WHAT THE TASK REQUIRES: Only the text belongs in the copy: repeat each record exactly, without pictures.

[Records from a dataset]
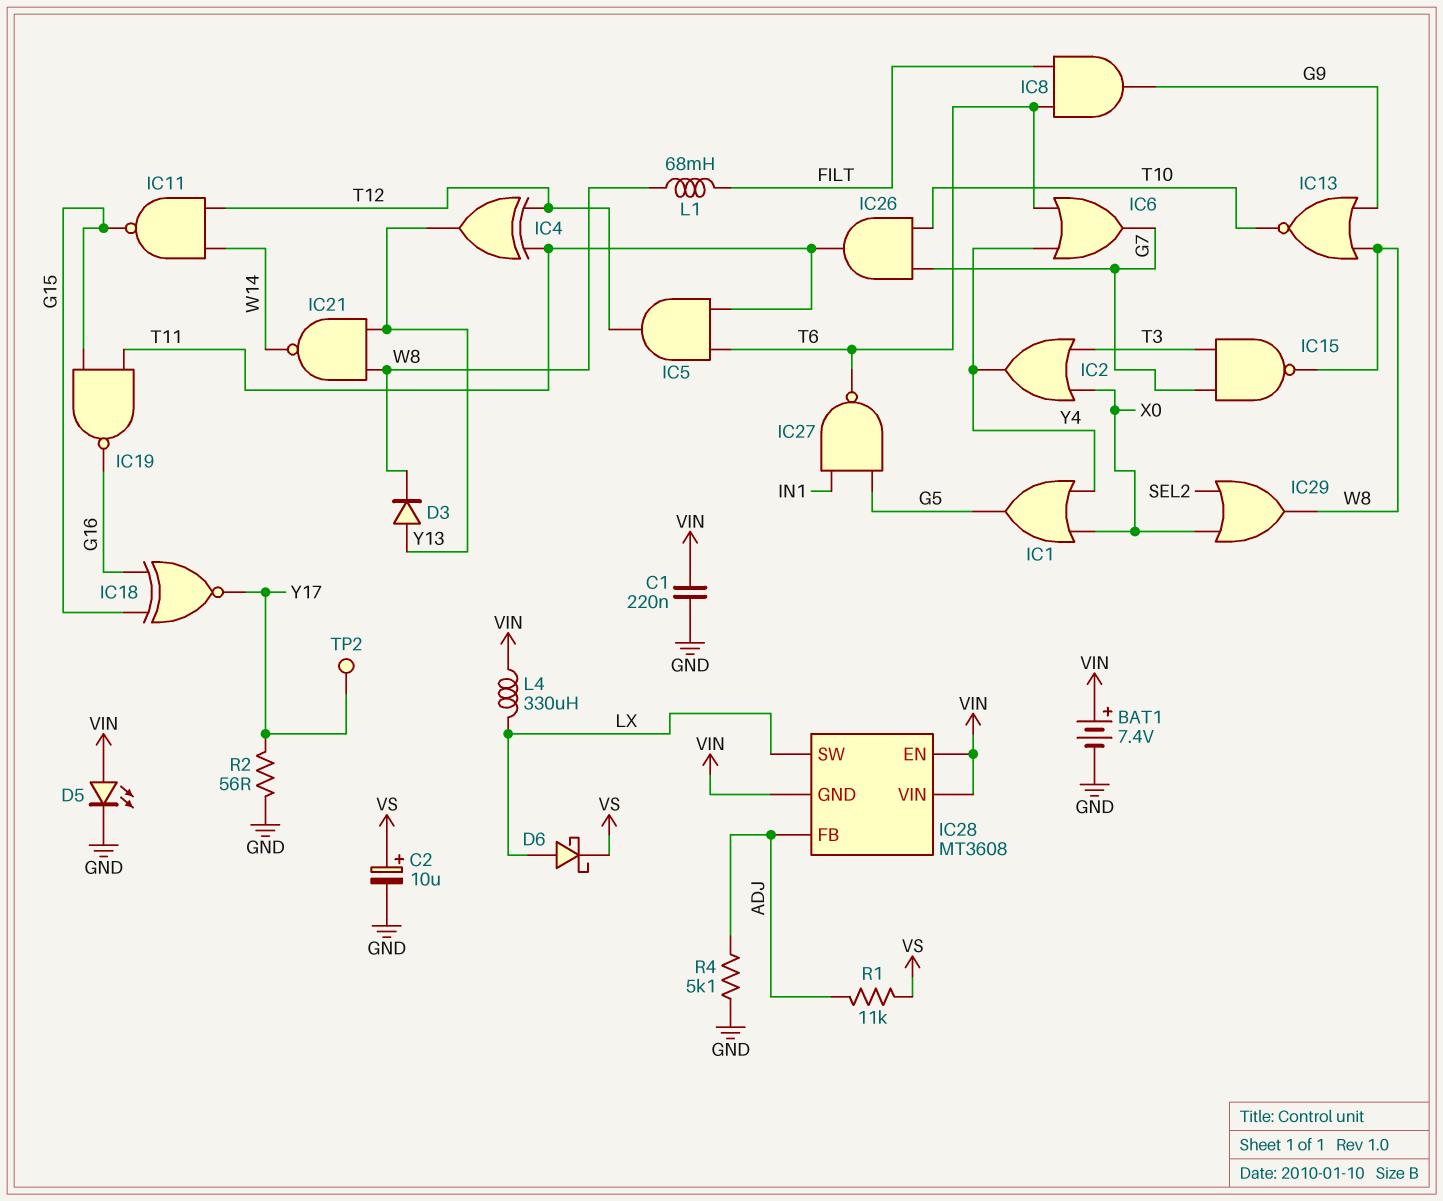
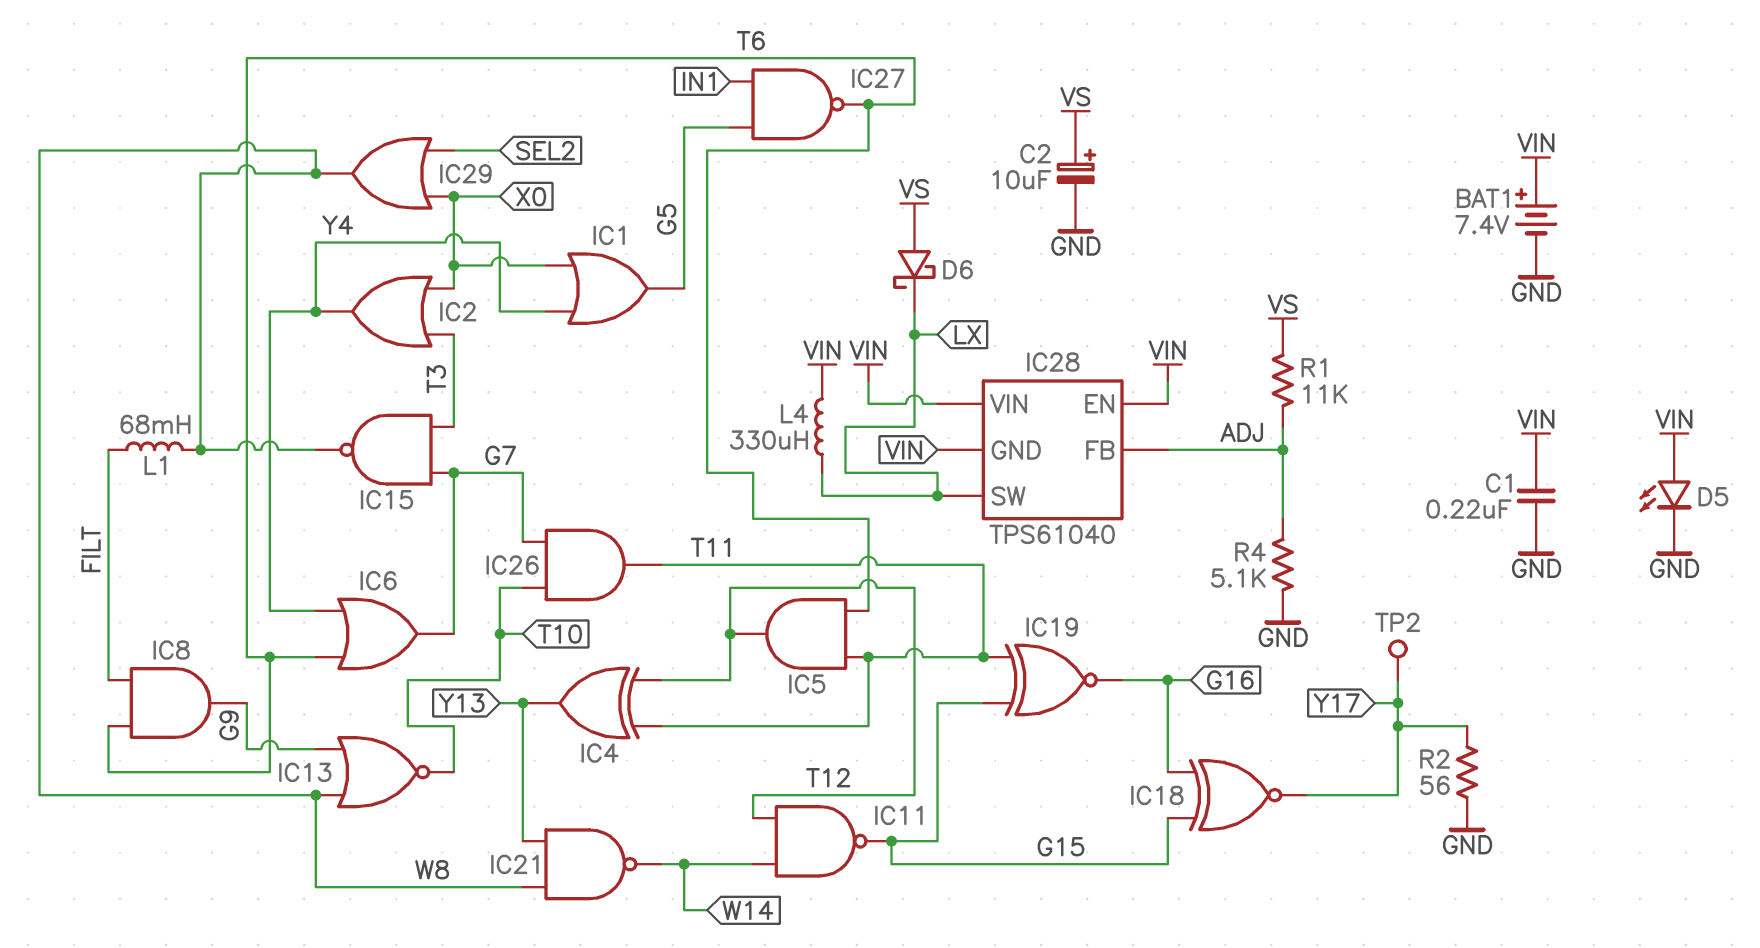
D3: diode (A Y13, K W8) -> none
D6: schottky (A LX, K VS) -> schottky (A VS, K LX)
IC19: NAND (in G15, in T11, out G16) -> XNOR (in G15, in T11, out G16)
IC28: MT3608 -> TPS61040

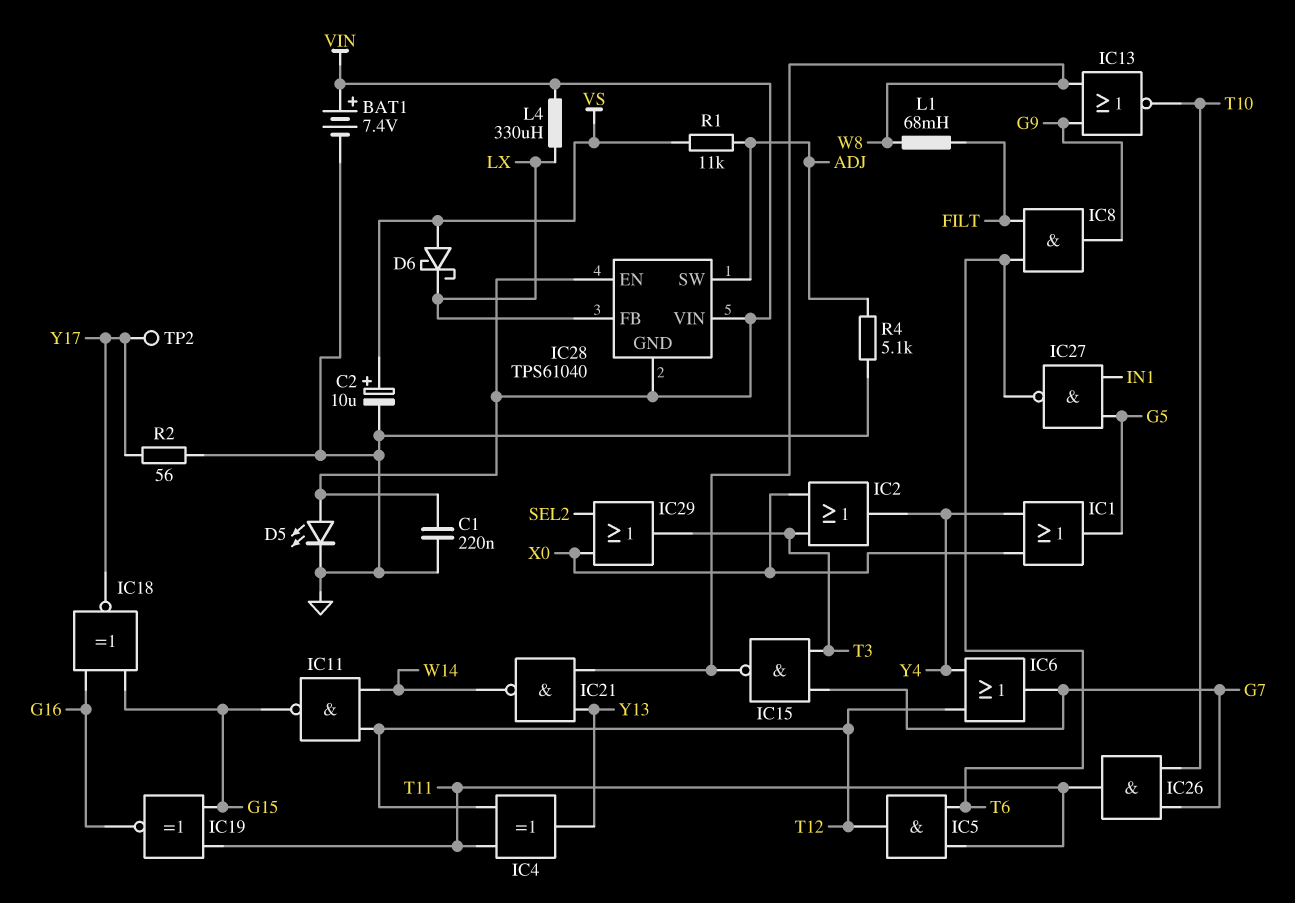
IC6: OR (in T6, in Y4, out G7) -> OR (in T12, in Y4, out G7)
IC28 pin FB: ADJ -> LX
IC28 pin SW: LX -> ADJ
IC29: OR (in SEL2, in X0, out W8) -> OR (in SEL2, in X0, out T3)

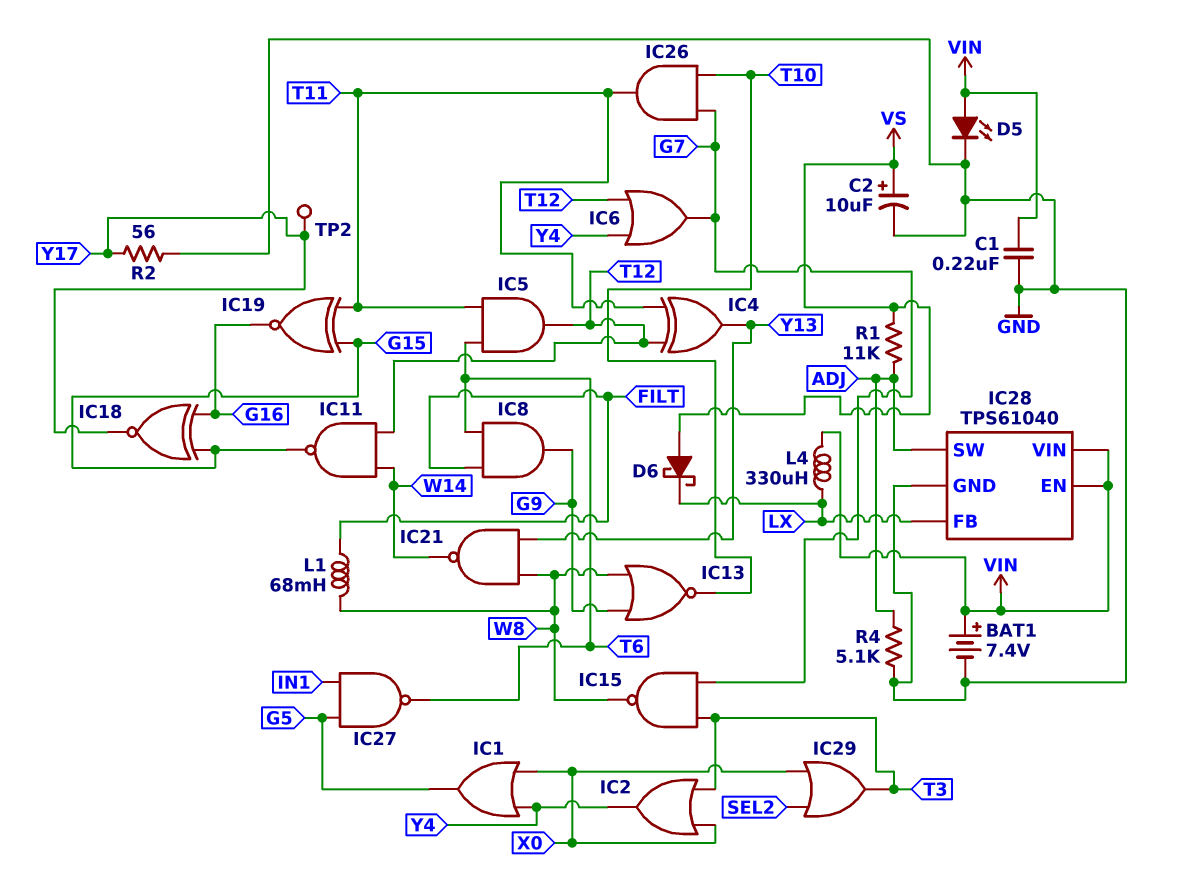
IC28 pin GND: VIN -> GND

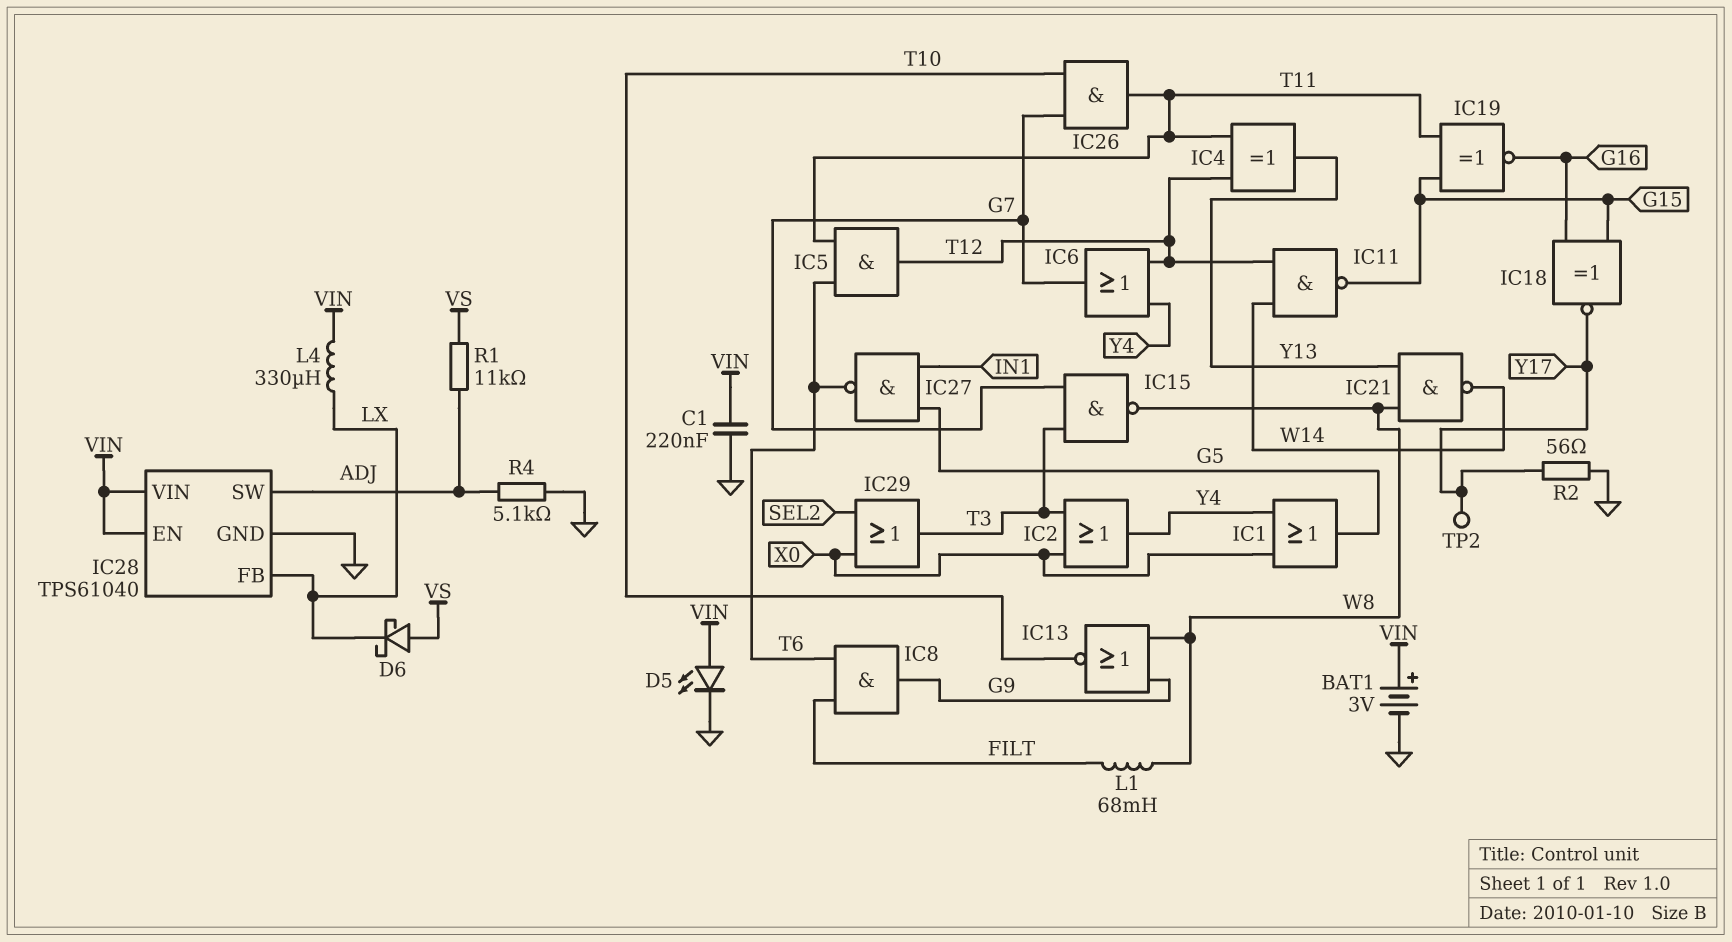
BAT1: 7.4V (plus VIN, minus GND) -> 3V (plus VIN, minus GND)
C2: 10uF (plus VS, minus GND) -> none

SOLUTION TO THE EXERCISE:
D3: diode (A Y13, K W8) -> none
D6: schottky (A LX, K VS) -> schottky (A VS, K LX)
IC19: NAND (in G15, in T11, out G16) -> XNOR (in G15, in T11, out G16)
IC28: MT3608 -> TPS61040

IC6: OR (in T6, in Y4, out G7) -> OR (in T12, in Y4, out G7)
IC28 pin FB: ADJ -> LX
IC28 pin SW: LX -> ADJ
IC29: OR (in SEL2, in X0, out W8) -> OR (in SEL2, in X0, out T3)

IC28 pin GND: VIN -> GND

BAT1: 7.4V (plus VIN, minus GND) -> 3V (plus VIN, minus GND)
C2: 10uF (plus VS, minus GND) -> none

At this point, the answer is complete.